- **What you should do**: Every line in the records below between the one holding "brown 1x3 brick" and the one holding "purple 1x2 plate [365,296,440,343]", inclusive, is to be set down exactly; all other lines are to be left out.

- **Records provided**:

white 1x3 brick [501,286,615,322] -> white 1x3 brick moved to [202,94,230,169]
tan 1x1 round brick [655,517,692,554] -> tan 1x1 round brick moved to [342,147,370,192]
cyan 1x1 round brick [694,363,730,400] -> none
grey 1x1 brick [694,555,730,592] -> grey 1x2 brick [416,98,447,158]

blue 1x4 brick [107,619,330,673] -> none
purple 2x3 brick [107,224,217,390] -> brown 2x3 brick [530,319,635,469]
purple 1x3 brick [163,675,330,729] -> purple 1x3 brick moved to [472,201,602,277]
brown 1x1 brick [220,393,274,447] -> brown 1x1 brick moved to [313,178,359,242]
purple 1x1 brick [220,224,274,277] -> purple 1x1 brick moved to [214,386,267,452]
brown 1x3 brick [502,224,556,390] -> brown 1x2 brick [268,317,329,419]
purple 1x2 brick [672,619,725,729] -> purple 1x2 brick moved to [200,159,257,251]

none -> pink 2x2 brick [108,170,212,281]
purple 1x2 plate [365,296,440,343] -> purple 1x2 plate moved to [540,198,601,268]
==
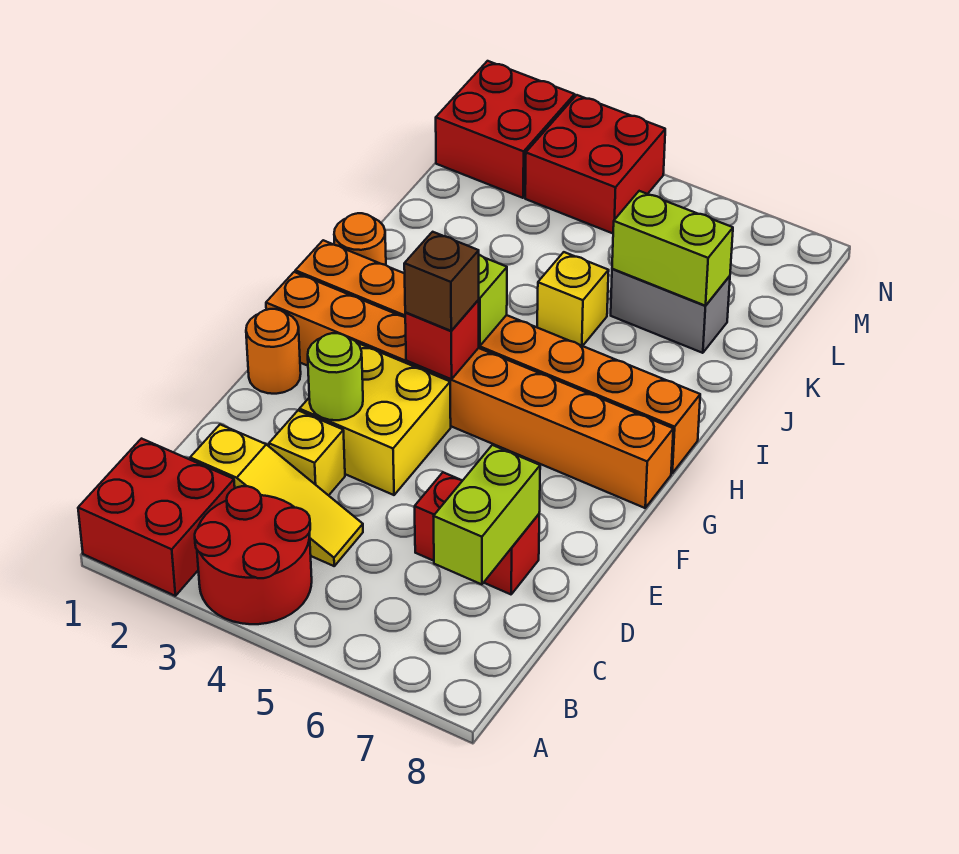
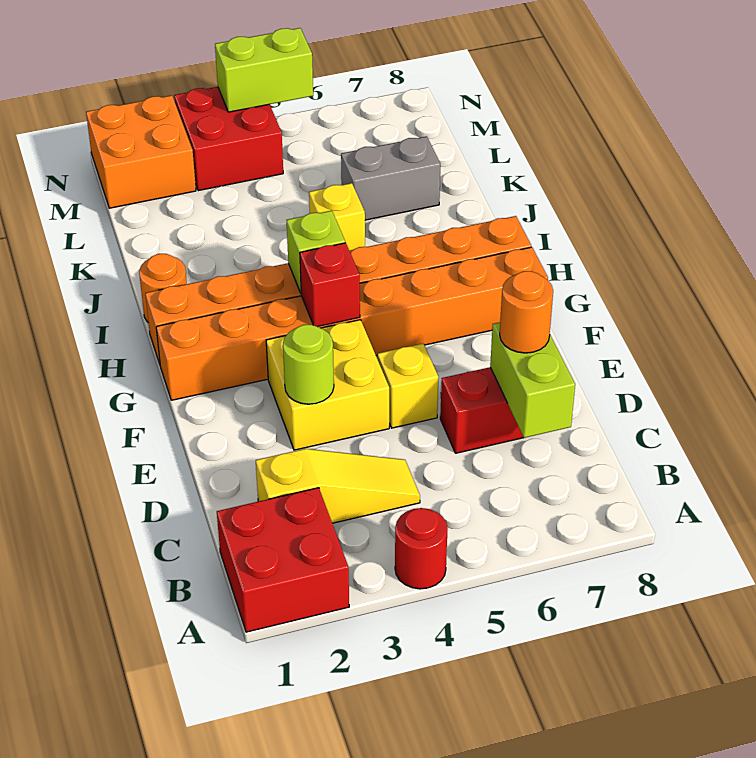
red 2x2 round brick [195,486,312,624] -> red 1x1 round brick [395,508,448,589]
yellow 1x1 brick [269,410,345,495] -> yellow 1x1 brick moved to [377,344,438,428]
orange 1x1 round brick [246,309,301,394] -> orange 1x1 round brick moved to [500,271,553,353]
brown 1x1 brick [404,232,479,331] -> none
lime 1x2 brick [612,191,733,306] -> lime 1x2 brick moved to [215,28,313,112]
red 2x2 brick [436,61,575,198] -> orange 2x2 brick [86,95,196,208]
==
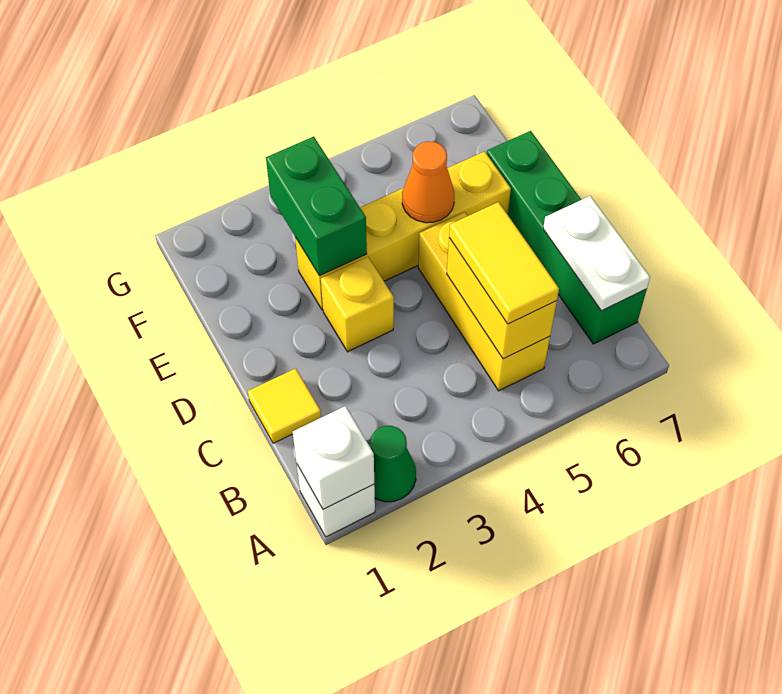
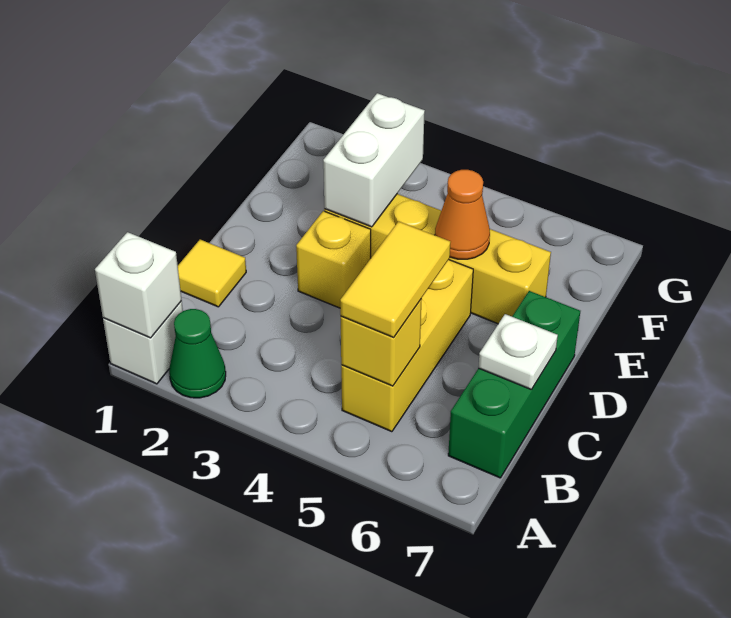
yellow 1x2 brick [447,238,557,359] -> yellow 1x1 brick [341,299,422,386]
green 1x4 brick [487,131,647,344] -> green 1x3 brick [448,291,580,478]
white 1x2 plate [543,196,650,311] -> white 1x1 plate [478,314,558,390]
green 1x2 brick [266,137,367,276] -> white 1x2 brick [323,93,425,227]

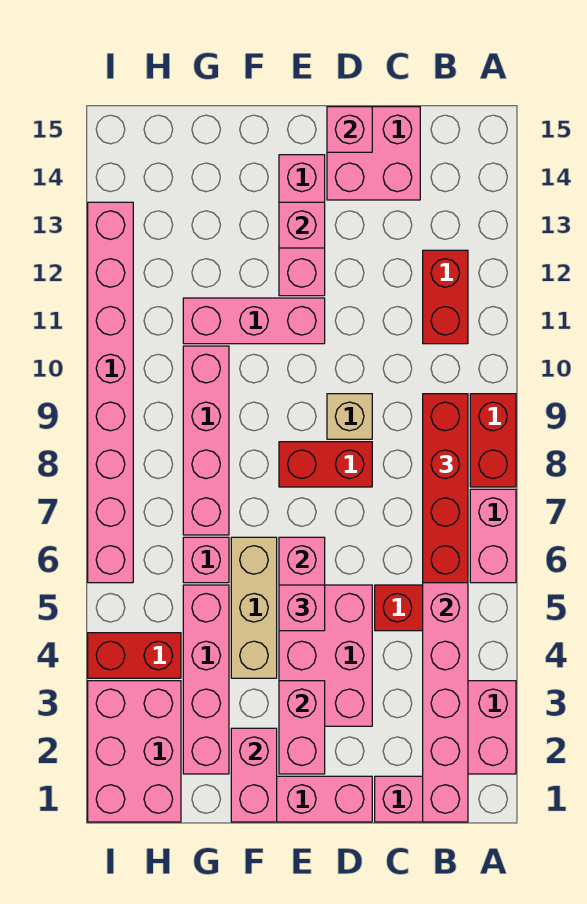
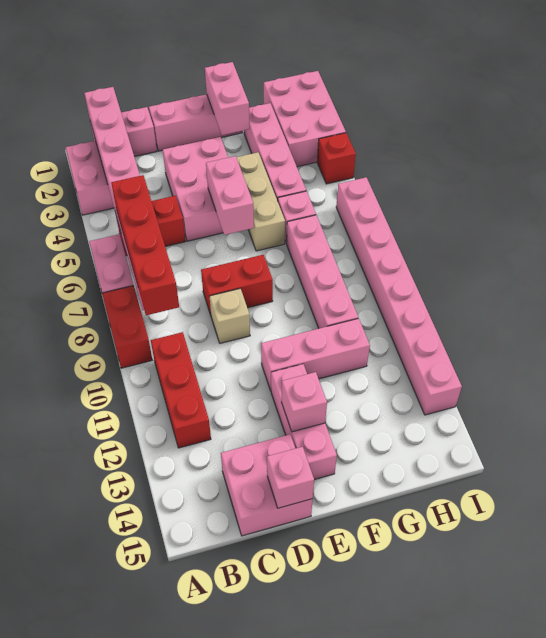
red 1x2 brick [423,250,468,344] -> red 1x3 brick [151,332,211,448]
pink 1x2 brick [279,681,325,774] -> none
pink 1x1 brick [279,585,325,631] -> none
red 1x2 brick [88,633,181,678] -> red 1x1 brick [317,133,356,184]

- **Reply to the exercise**:
brown 1x3 brick [502,224,556,390] -> brown 1x2 brick [268,317,329,419]
purple 1x2 brick [672,619,725,729] -> purple 1x2 brick moved to [200,159,257,251]

none -> pink 2x2 brick [108,170,212,281]
purple 1x2 plate [365,296,440,343] -> purple 1x2 plate moved to [540,198,601,268]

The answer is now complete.